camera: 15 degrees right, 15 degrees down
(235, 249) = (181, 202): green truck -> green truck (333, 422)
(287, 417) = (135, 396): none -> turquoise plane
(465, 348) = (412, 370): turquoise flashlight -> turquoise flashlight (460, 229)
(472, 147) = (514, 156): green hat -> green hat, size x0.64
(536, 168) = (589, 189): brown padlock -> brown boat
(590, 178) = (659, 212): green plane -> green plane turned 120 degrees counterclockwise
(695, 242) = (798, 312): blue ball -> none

------

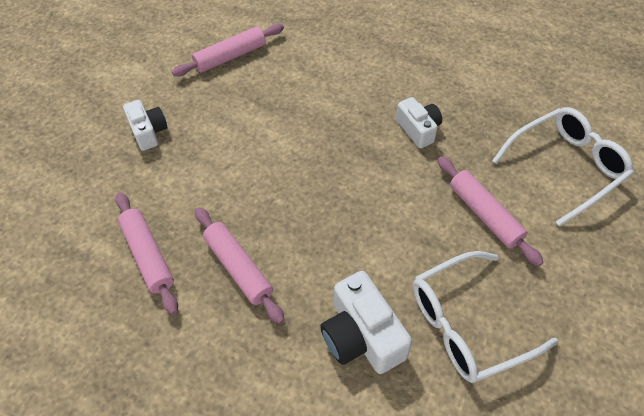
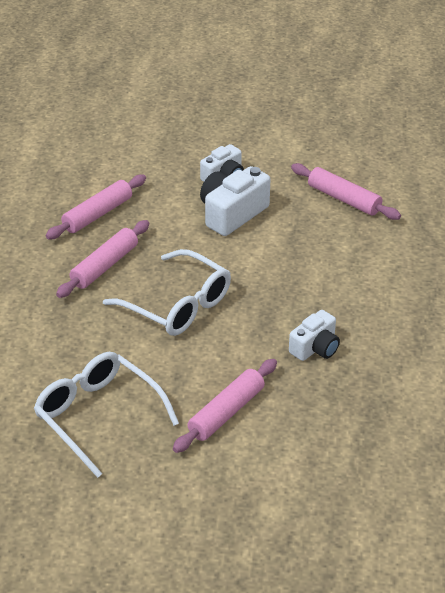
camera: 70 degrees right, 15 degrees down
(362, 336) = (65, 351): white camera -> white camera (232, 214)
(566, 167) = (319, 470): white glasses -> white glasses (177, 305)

------

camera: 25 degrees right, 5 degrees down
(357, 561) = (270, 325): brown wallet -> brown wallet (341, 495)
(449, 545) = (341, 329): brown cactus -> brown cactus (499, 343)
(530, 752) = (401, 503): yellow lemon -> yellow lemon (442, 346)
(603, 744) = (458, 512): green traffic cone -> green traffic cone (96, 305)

------

_DIRECTIONS_. In the entries above, find the line with "camera: 25 degrees right, 5 degrees down" and the line with "(603, 744) = (458, 512): green", then restate word for word both of them and every line between, with nothing more.

_RESULT OF THE TASK_.
camera: 25 degrees right, 5 degrees down
(357, 561) = (270, 325): brown wallet -> brown wallet (341, 495)
(449, 545) = (341, 329): brown cactus -> brown cactus (499, 343)
(530, 752) = (401, 503): yellow lemon -> yellow lemon (442, 346)
(603, 744) = (458, 512): green traffic cone -> green traffic cone (96, 305)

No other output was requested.